## [Aim of the task]
An exact copy of all the data is needed, with every picture left out.

## [Given entries]
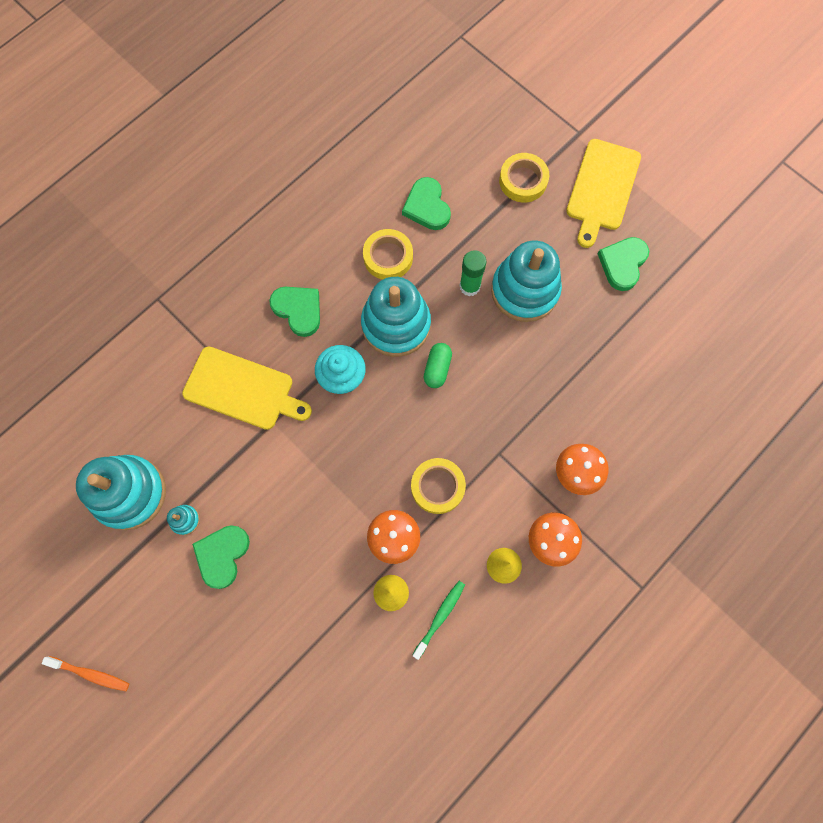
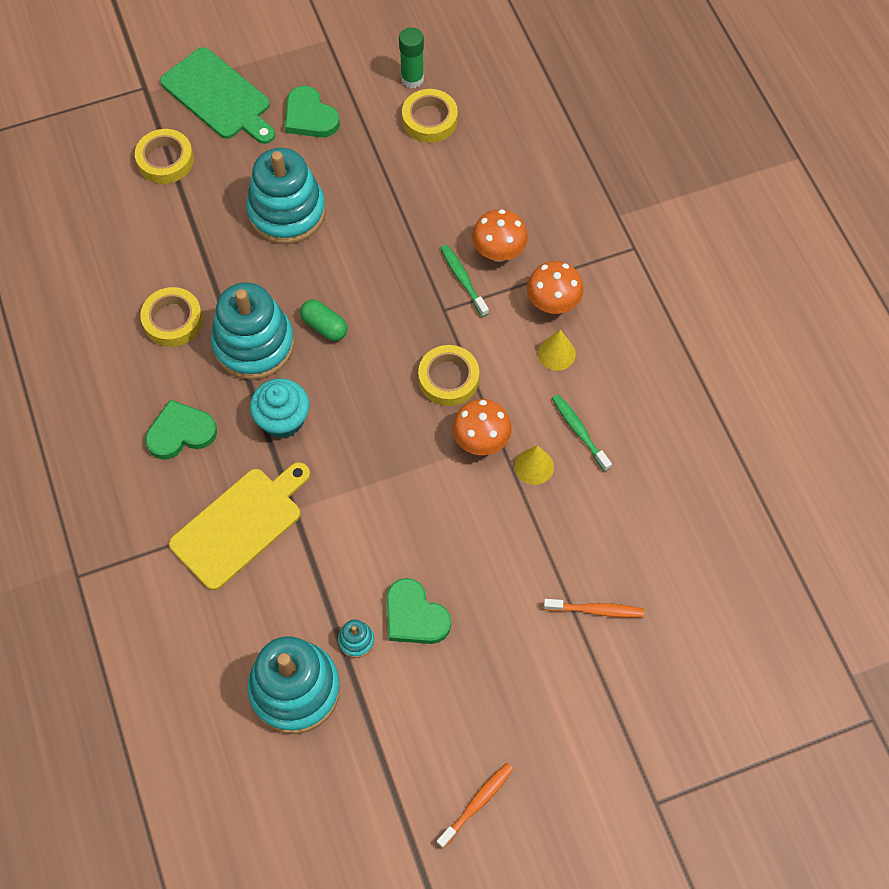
camera: 65 degrees left, 10 degrees down
(285, 701) = (596, 610): none -> orange toothbrush
(427, 206) = (138, 259): green heart -> none
(469, 286) = (252, 258): green glue stick -> green glue stick (412, 79)
(534, 456) = (463, 279): none -> green toothbrush
(602, 188) = (218, 96): yellow cutting board -> green cutting board
(674, 358) = (429, 120): none -> yellow tape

## [Expected answer]
camera: 65 degrees left, 10 degrees down
(285, 701) = (596, 610): none -> orange toothbrush
(427, 206) = (138, 259): green heart -> none
(469, 286) = (252, 258): green glue stick -> green glue stick (412, 79)
(534, 456) = (463, 279): none -> green toothbrush
(602, 188) = (218, 96): yellow cutting board -> green cutting board
(674, 358) = (429, 120): none -> yellow tape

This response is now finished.